- _Task to carry out_:
Every line from the one bearing "R7: 30k (SIG8, VCC) -> 680k (SIG8, VCC)" through the last line of the entries should be printed exactly, with no other output.

- _Structured diff data_:
....

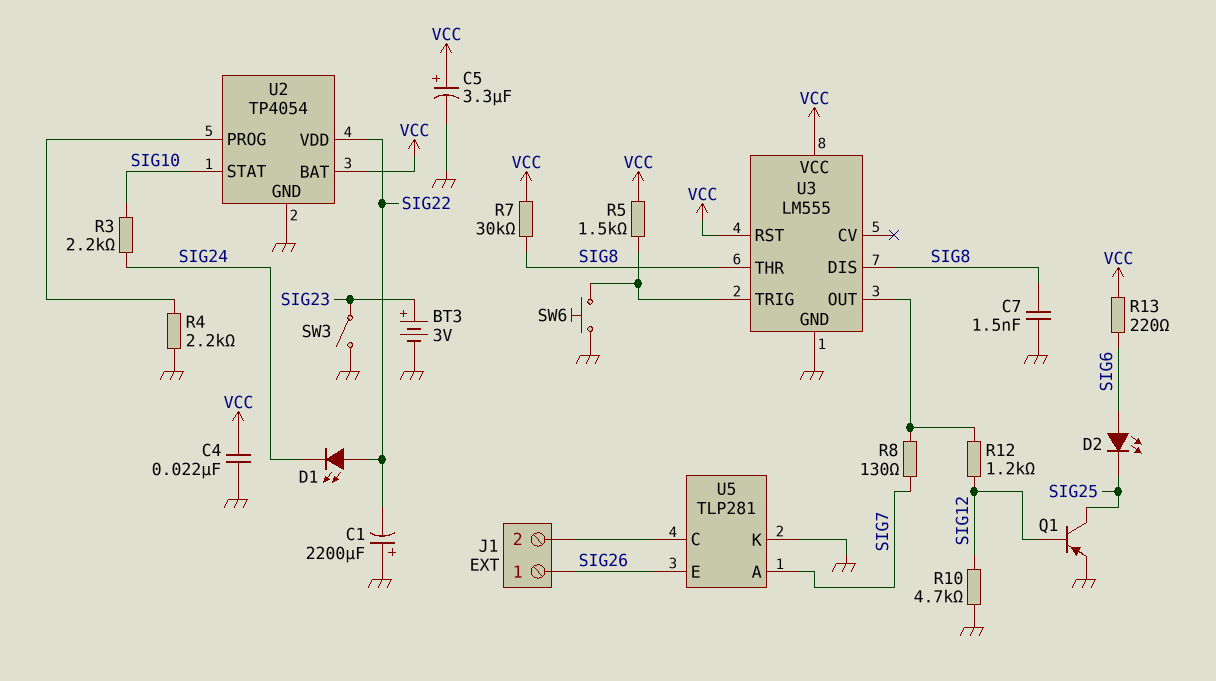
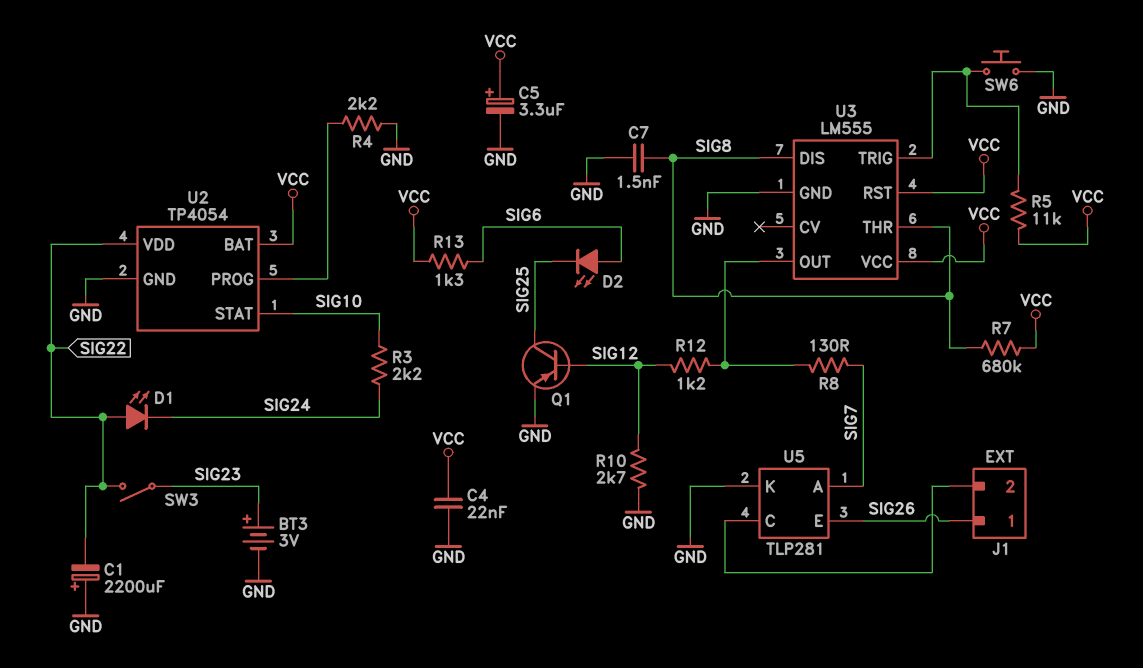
R5: 1.5k (U3/TRIG, VCC) -> 11k (U3/TRIG, VCC)
R7: 30k (SIG8, VCC) -> 680k (SIG8, VCC)
R10: 4.7k (GND, SIG12) -> 2.7k (GND, SIG12)
R13: 220 (SIG6, VCC) -> 1.3k (SIG6, VCC)
SW3: switch (GND, SIG23) -> switch (SIG22, SIG23)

....

- _Problem solution_:
R7: 30k (SIG8, VCC) -> 680k (SIG8, VCC)
R10: 4.7k (GND, SIG12) -> 2.7k (GND, SIG12)
R13: 220 (SIG6, VCC) -> 1.3k (SIG6, VCC)
SW3: switch (GND, SIG23) -> switch (SIG22, SIG23)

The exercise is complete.